(Stored records)

○ ○ ○ ○

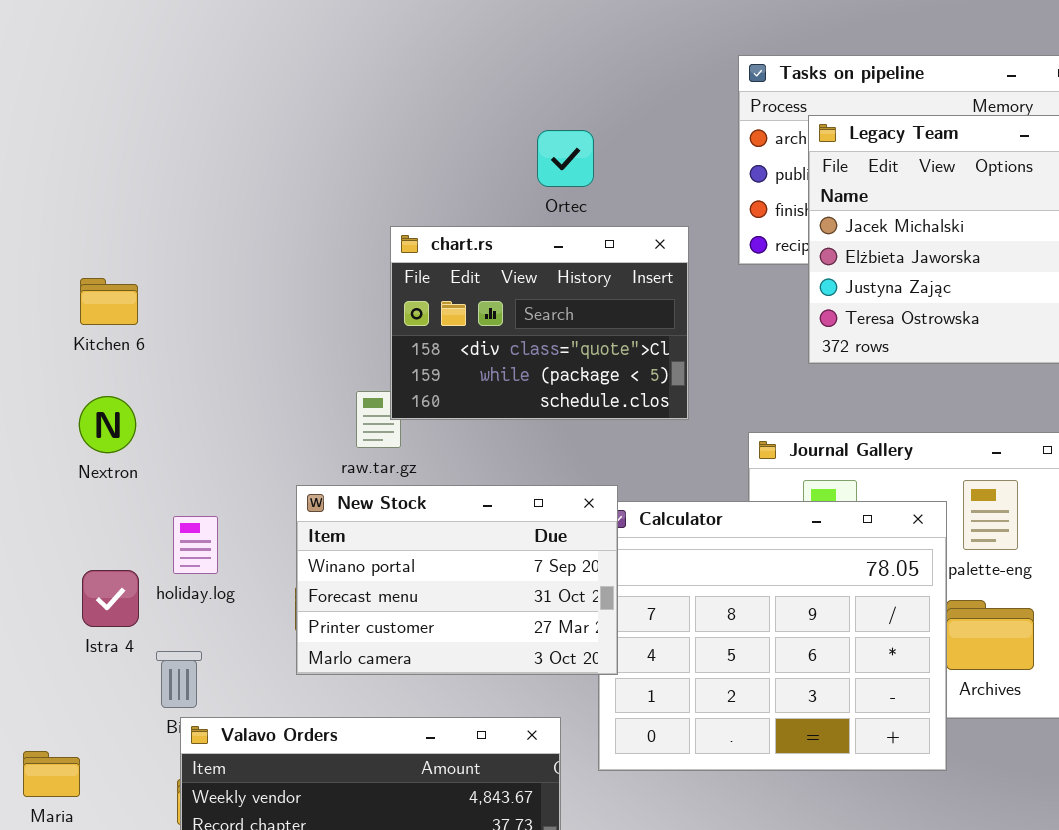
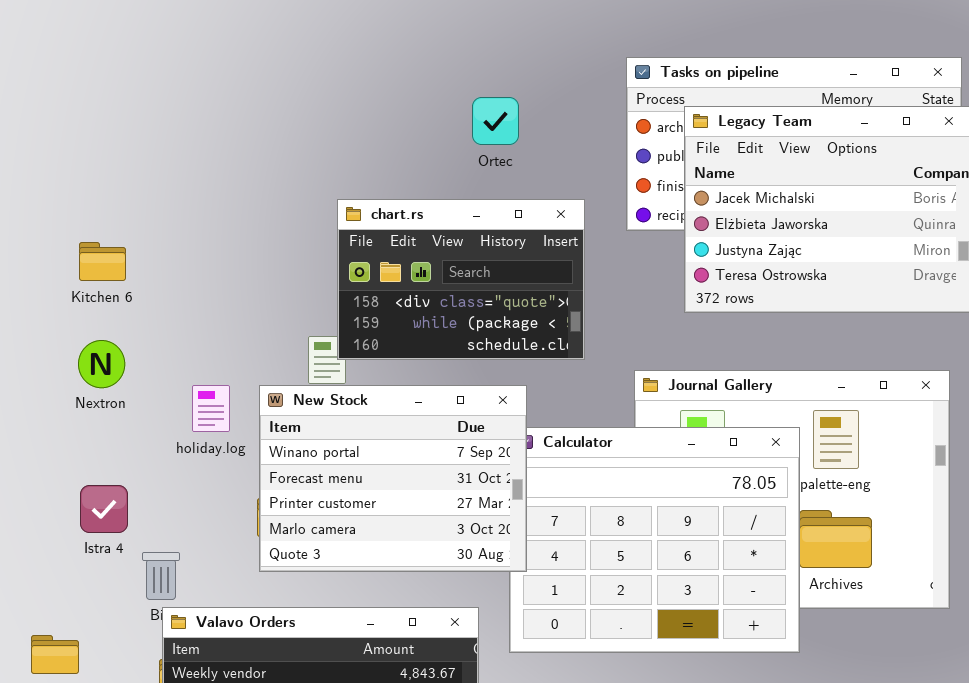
Ortec: [537,130,594,187] -> [472,97,519,145], moved
New Stock: [296,485,618,675] -> [259,385,527,572], resized
holiday.log: [173,516,218,574] -> [192,385,230,432], moved

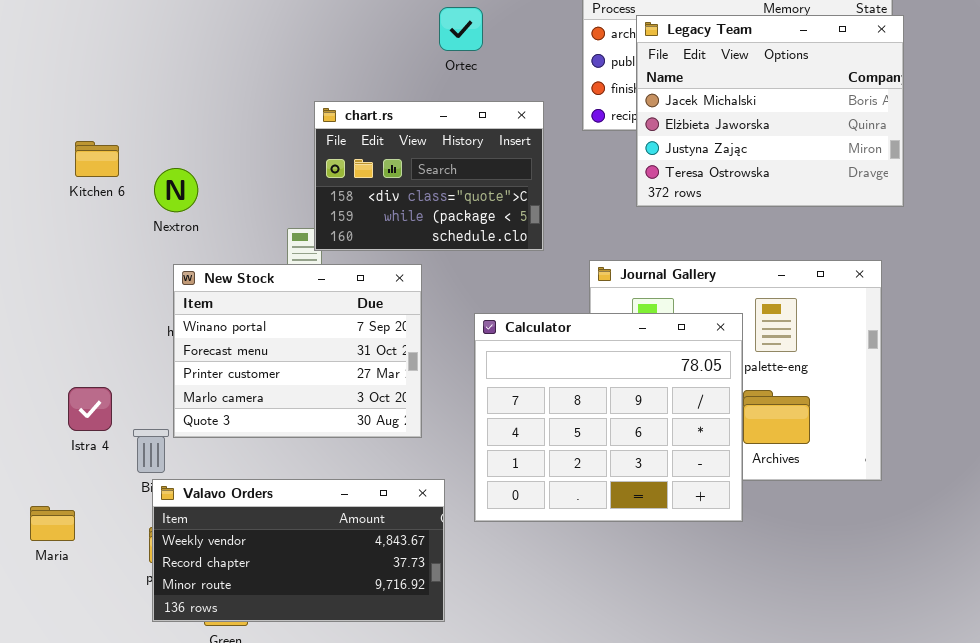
Nextron: [78,340,125,388] -> [154,168,198,212], moved
New Stock: [259,385,527,572] -> [173,264,422,438], moved
Istra 4: [80,485,128,533] -> [68,387,112,431], moved

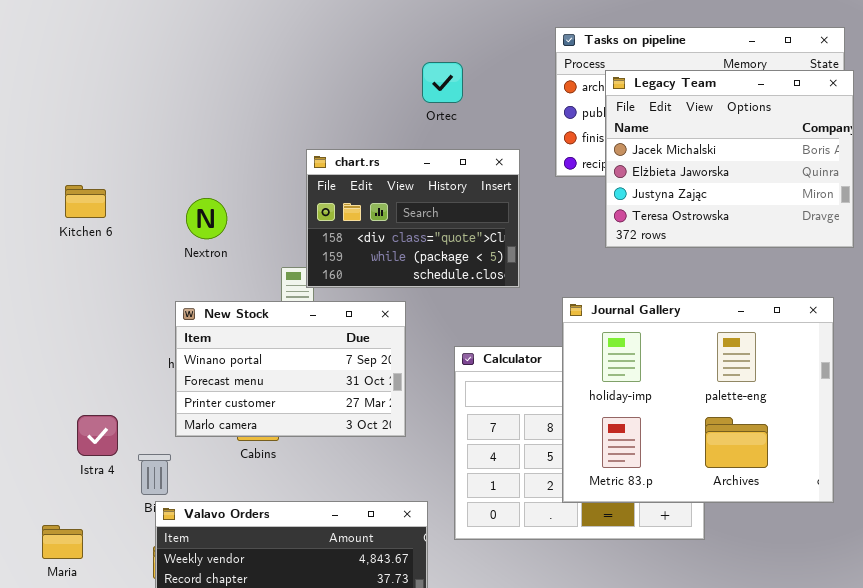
Kitchen 6: [75,141,119,177] -> [65,185,106,218], moved
Nextron: [154,168,198,212] -> [186,198,227,239], moved
Journal Gallery: [589,260,882,481] -> [562,297,834,503], raised
New Stock: [173,264,422,438] -> [175,301,406,437], resized

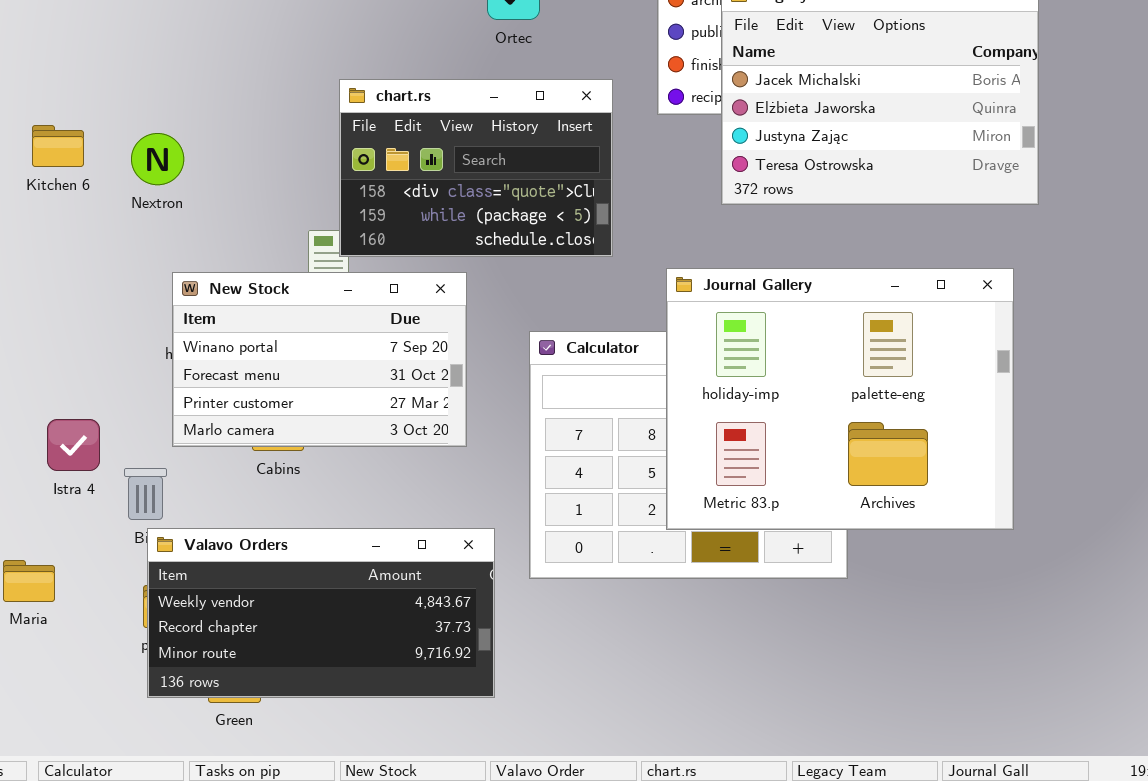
Nextron: [186,198,227,239] -> [131,133,184,185], moved

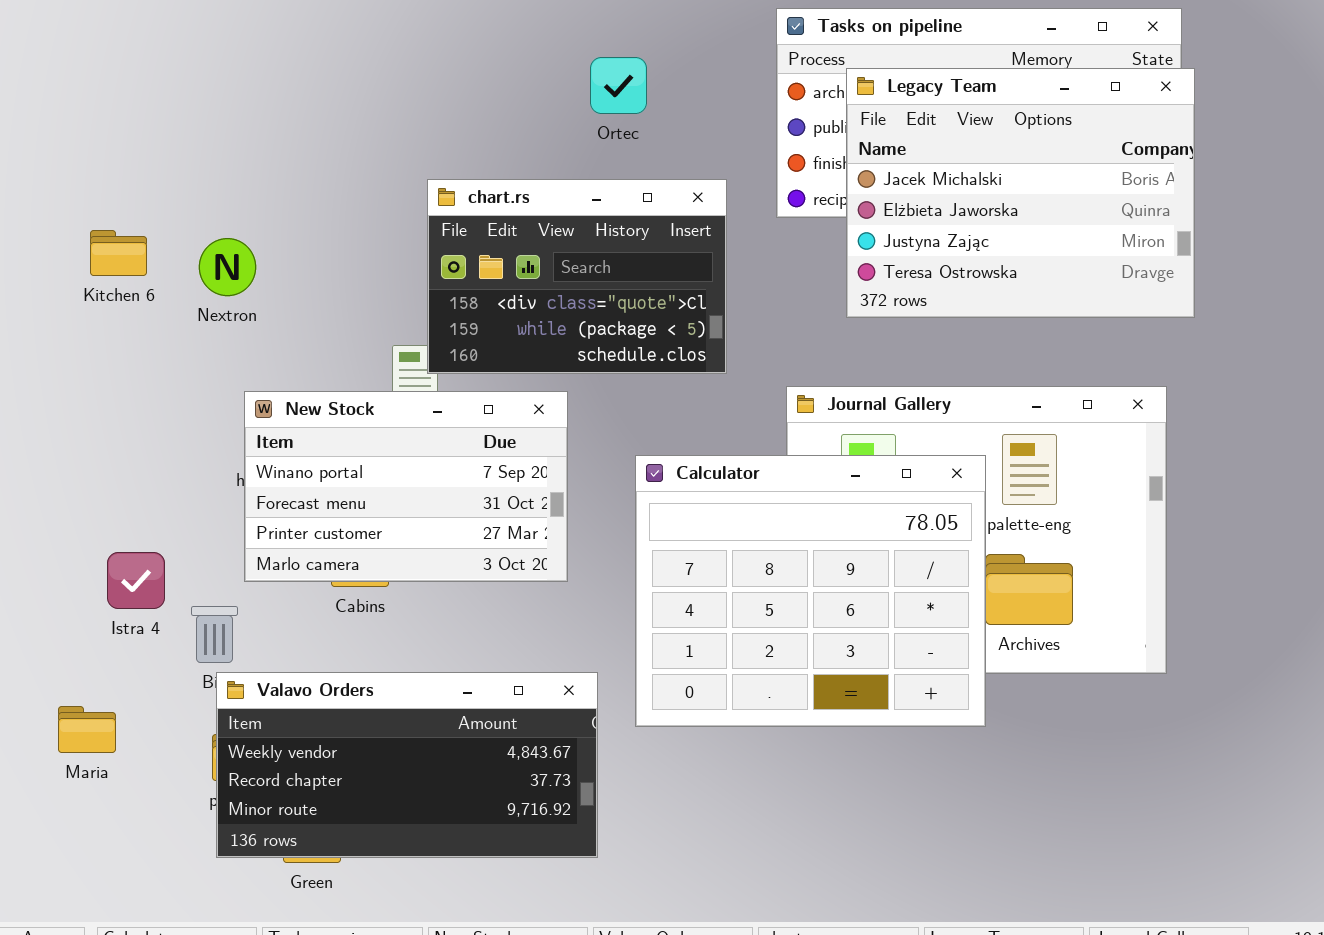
Calculator: [529,331,848,579] -> [635,455,986,727], raised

○ ○ ○ ○

Using the data above, write out every line exactly, leaving the images behind.

THE ANSWER:
Ortec: [537,130,594,187] -> [472,97,519,145], moved
New Stock: [296,485,618,675] -> [259,385,527,572], resized
holiday.log: [173,516,218,574] -> [192,385,230,432], moved

Nextron: [78,340,125,388] -> [154,168,198,212], moved
New Stock: [259,385,527,572] -> [173,264,422,438], moved
Istra 4: [80,485,128,533] -> [68,387,112,431], moved

Kitchen 6: [75,141,119,177] -> [65,185,106,218], moved
Nextron: [154,168,198,212] -> [186,198,227,239], moved
Journal Gallery: [589,260,882,481] -> [562,297,834,503], raised
New Stock: [173,264,422,438] -> [175,301,406,437], resized

Nextron: [186,198,227,239] -> [131,133,184,185], moved

Calculator: [529,331,848,579] -> [635,455,986,727], raised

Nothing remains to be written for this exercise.